Directions for this task – Find every line in the material below that contains the string "shortInstrumentName" and copy each one out in full.

Dataset records –
● ● ● ● ● ● ●

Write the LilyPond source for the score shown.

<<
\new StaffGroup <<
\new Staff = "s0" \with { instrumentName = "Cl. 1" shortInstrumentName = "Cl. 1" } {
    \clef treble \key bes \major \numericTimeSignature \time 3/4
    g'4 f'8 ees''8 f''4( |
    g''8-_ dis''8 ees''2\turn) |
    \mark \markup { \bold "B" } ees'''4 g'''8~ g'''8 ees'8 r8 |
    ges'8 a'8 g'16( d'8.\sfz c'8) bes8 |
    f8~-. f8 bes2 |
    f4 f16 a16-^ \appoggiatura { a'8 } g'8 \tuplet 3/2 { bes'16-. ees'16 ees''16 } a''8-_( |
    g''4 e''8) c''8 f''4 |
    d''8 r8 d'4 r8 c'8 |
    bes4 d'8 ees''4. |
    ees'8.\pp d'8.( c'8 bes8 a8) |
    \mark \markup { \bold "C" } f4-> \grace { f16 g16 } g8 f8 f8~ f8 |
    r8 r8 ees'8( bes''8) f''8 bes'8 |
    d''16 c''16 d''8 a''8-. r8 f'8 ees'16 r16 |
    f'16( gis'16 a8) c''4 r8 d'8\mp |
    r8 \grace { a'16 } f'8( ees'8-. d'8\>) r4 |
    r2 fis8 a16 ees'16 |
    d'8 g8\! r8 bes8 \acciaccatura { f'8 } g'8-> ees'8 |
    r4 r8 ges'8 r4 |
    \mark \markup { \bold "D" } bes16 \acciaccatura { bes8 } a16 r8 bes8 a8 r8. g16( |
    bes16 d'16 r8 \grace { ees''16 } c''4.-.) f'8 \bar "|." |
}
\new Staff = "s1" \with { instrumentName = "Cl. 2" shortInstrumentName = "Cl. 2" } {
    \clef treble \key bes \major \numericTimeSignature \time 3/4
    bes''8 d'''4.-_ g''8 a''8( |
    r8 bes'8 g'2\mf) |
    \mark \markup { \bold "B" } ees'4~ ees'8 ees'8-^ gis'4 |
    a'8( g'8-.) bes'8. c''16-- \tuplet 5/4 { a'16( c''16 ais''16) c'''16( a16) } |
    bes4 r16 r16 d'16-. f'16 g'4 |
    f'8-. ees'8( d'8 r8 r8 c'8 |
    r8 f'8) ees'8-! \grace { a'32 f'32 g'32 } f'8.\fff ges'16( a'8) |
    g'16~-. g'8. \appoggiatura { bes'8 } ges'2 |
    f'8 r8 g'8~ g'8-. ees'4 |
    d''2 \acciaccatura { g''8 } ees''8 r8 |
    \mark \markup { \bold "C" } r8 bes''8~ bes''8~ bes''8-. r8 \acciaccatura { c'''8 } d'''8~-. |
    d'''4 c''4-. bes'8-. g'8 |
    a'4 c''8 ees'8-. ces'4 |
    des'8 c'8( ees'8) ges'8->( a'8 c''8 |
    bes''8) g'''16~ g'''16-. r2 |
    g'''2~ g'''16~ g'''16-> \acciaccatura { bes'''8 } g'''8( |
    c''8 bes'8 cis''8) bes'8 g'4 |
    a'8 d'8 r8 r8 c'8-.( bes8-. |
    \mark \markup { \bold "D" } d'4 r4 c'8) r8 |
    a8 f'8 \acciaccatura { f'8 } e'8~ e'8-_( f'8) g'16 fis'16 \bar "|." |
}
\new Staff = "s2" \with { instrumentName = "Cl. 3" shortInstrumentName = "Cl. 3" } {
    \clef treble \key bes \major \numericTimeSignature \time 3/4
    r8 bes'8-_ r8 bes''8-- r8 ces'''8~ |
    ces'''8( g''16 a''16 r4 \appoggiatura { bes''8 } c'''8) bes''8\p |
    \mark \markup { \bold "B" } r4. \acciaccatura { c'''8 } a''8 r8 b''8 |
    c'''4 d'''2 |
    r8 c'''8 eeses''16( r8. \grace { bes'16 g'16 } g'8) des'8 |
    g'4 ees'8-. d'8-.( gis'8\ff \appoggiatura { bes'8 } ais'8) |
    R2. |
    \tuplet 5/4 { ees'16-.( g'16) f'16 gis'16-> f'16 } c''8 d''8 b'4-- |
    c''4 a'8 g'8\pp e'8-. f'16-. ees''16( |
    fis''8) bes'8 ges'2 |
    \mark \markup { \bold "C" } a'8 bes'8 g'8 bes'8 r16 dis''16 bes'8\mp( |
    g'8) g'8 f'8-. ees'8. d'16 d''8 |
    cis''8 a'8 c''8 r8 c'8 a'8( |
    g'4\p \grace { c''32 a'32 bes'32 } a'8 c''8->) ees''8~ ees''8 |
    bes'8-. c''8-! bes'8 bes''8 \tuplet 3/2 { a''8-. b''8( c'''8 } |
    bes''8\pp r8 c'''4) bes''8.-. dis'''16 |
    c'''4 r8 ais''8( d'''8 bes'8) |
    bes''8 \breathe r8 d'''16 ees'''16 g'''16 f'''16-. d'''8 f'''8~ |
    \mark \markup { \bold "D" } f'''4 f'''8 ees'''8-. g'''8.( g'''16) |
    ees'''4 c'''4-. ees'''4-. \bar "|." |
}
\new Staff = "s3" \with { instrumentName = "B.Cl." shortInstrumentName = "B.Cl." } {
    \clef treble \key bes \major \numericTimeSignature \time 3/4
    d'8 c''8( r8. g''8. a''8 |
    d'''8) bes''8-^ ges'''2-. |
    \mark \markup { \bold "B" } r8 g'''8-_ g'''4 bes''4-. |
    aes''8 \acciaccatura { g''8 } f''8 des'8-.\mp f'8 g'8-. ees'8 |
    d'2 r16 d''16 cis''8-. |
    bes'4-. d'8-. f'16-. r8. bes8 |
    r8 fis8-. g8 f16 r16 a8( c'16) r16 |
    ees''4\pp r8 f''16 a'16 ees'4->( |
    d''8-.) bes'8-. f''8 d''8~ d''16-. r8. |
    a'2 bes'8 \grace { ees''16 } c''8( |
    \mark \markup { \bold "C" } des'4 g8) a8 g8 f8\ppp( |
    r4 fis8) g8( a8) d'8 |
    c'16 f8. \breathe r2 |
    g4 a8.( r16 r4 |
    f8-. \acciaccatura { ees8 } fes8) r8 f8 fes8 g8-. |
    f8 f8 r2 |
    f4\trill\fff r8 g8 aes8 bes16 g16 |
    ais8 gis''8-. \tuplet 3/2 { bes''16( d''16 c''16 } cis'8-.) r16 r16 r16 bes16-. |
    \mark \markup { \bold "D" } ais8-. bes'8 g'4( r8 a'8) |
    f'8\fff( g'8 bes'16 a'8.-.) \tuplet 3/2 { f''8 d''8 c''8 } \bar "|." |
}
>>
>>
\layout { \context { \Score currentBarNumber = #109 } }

● ● ● ● ● ● ●

Task result –
\new Staff = "s0" \with { instrumentName = "Cl. 1" shortInstrumentName = "Cl. 1" } {
\new Staff = "s1" \with { instrumentName = "Cl. 2" shortInstrumentName = "Cl. 2" } {
\new Staff = "s2" \with { instrumentName = "Cl. 3" shortInstrumentName = "Cl. 3" } {
\new Staff = "s3" \with { instrumentName = "B.Cl." shortInstrumentName = "B.Cl." } {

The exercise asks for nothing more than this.